(Supplied data)

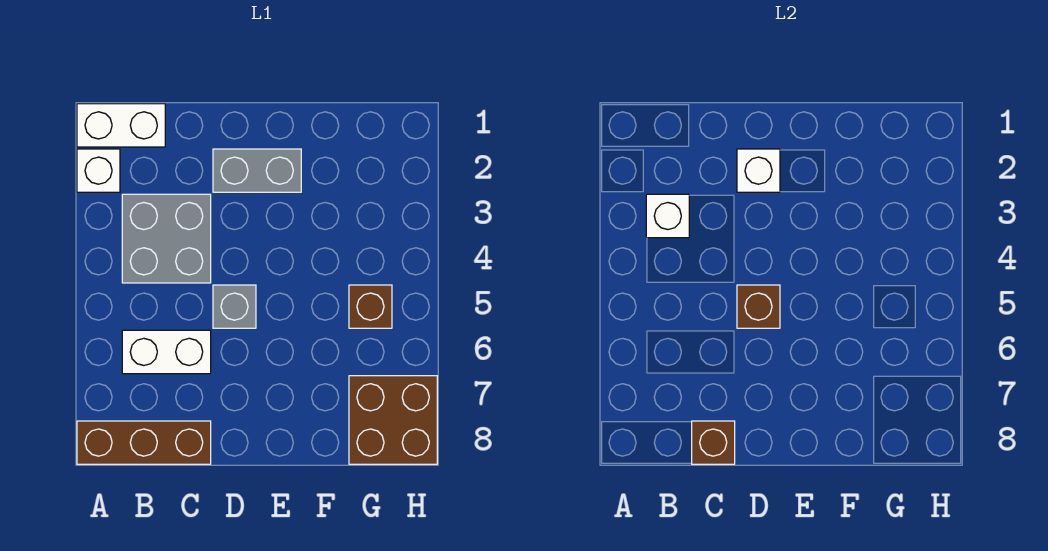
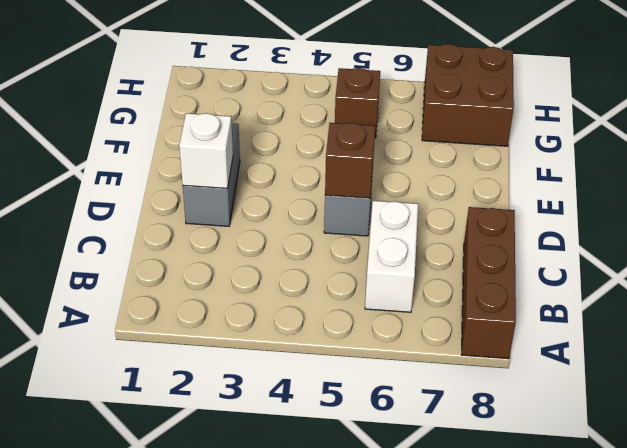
none -> white 1x2 brick [77,104,165,147]
none -> white 1x1 brick [77,149,120,192]
none -> grey 2x2 brick [122,194,211,283]

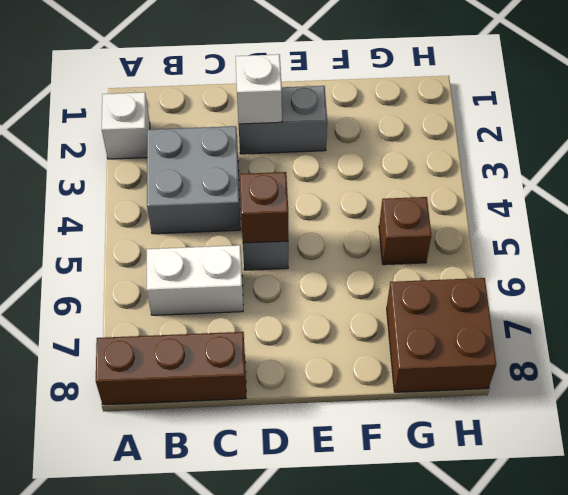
none -> white 1x2 brick [77,104,165,147]
none -> white 1x1 brick [646,194,689,238]
none -> brown 1x1 brick [692,421,735,464]

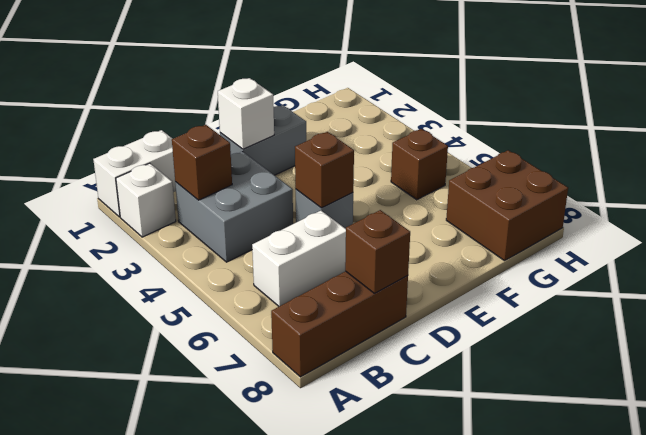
brown 1x1 brick [172,125,232,200] -> white 1x1 brick [646,194,689,238]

(End Supplied data)

Which lines of the data contain the word "brown"? Copy each one.

Task answer
none -> brown 1x1 brick [692,421,735,464]
brown 1x1 brick [172,125,232,200] -> white 1x1 brick [646,194,689,238]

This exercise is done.